### Task to complete
When you reach the line containing "grey domino: 1 -> 4", start transcribing exactly and continue through the last line of the data, skipping every picture.

Object change descriptions

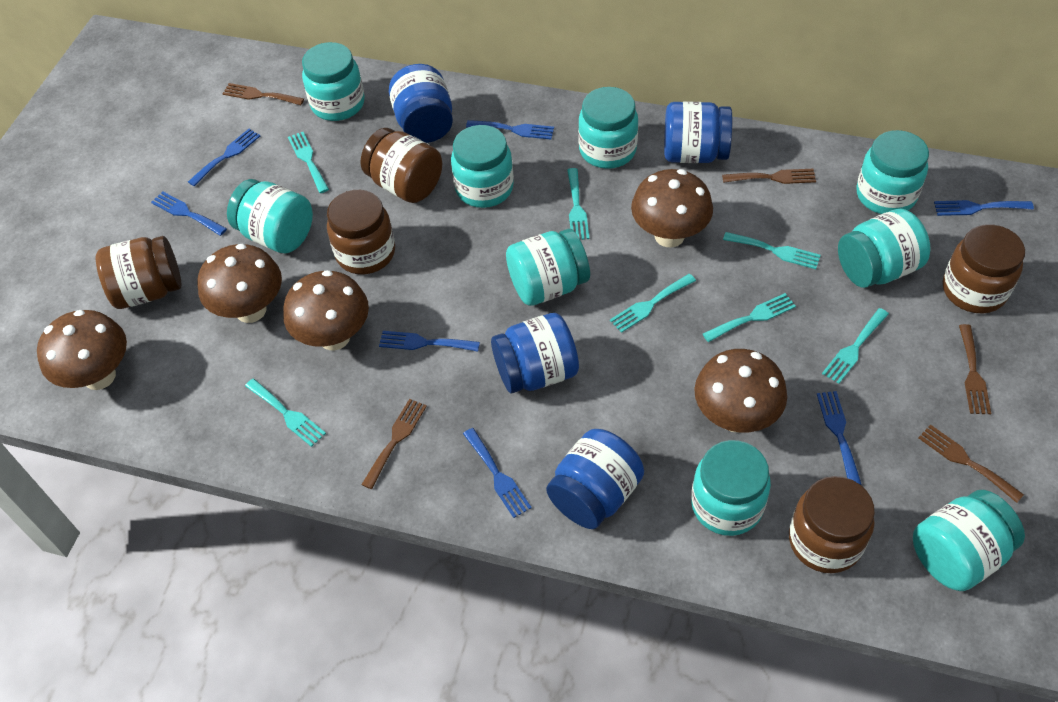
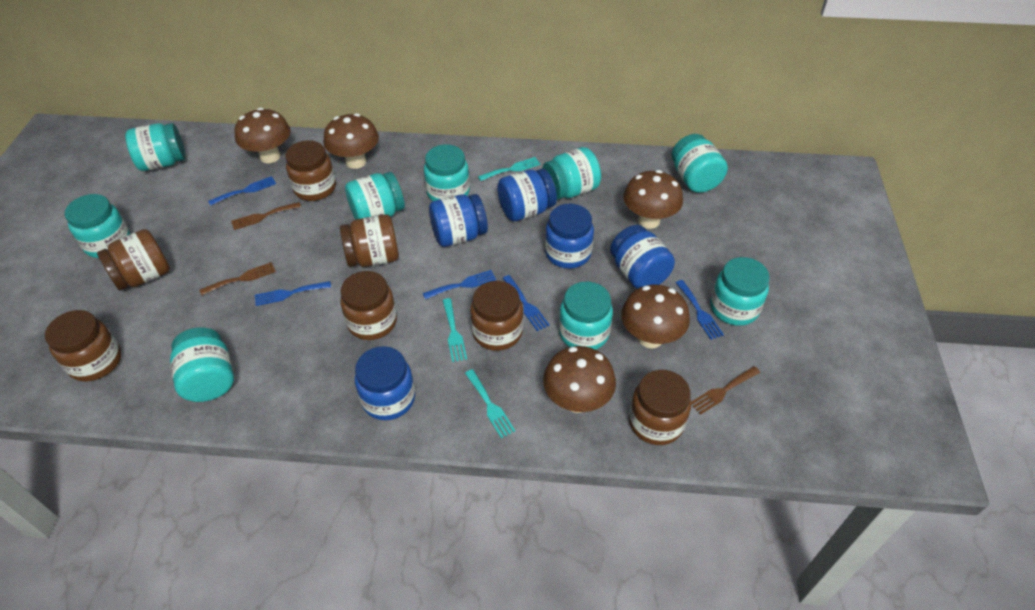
blue fork: 7 -> 5
blue jar: 4 -> 5
brown fork: 5 -> 3
brown jar: 5 -> 7
turquoise fork: 7 -> 3

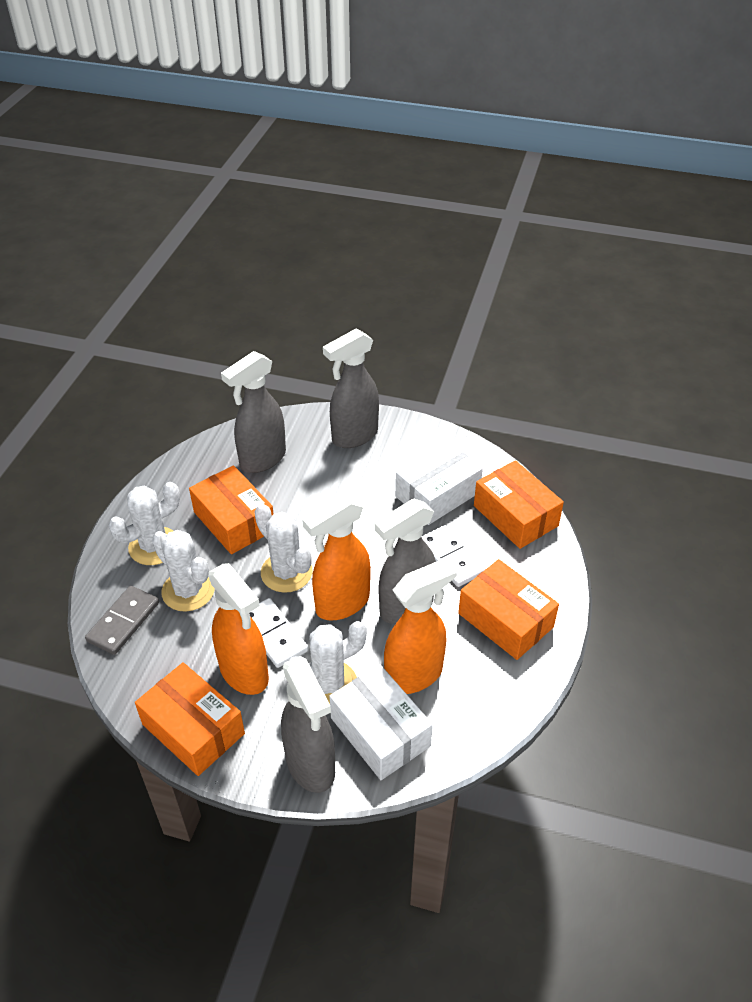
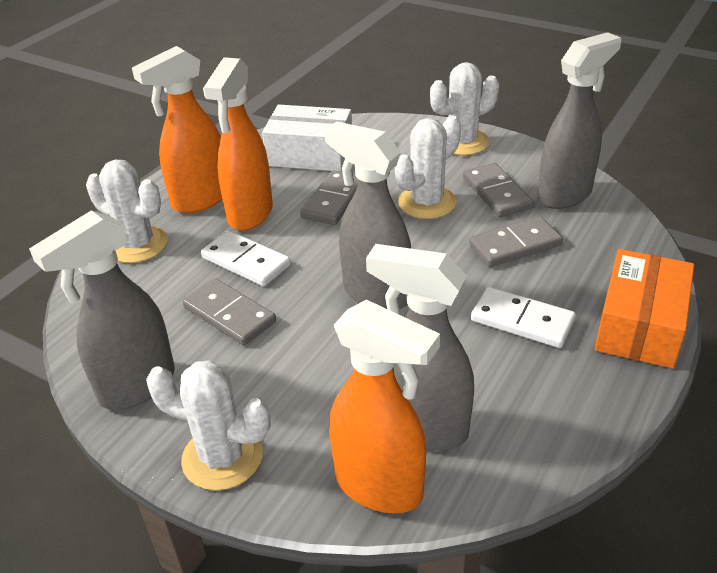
grey domino: 1 -> 4
orange box: 4 -> 1
white box: 2 -> 1

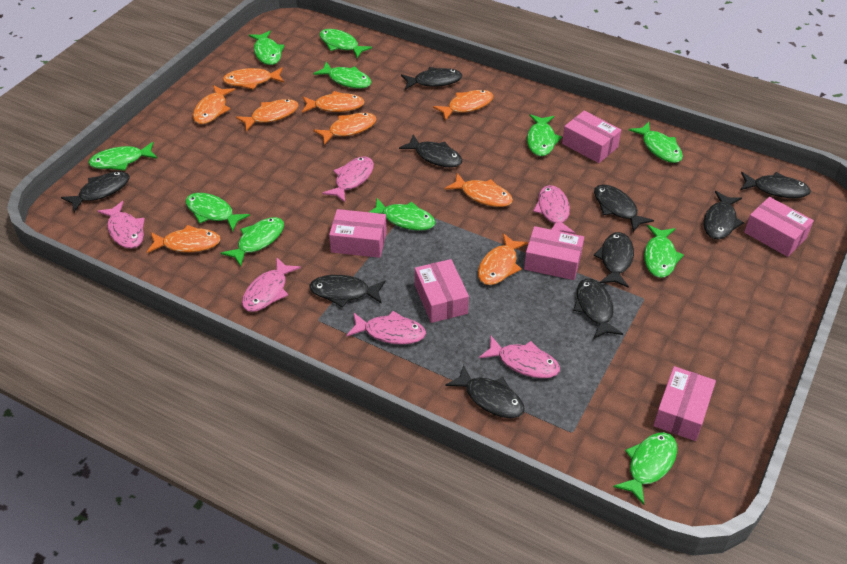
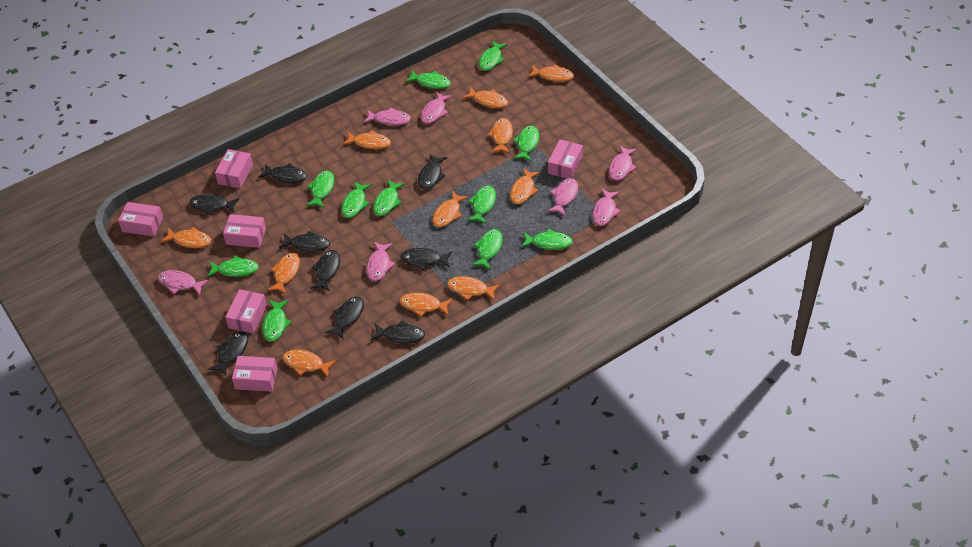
black fish: 10 -> 9
orange fish: 9 -> 11
pink fish: 6 -> 7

### Solution to this problem
grey domino: 1 -> 4
orange box: 4 -> 1
white box: 2 -> 1

black fish: 10 -> 9
orange fish: 9 -> 11
pink fish: 6 -> 7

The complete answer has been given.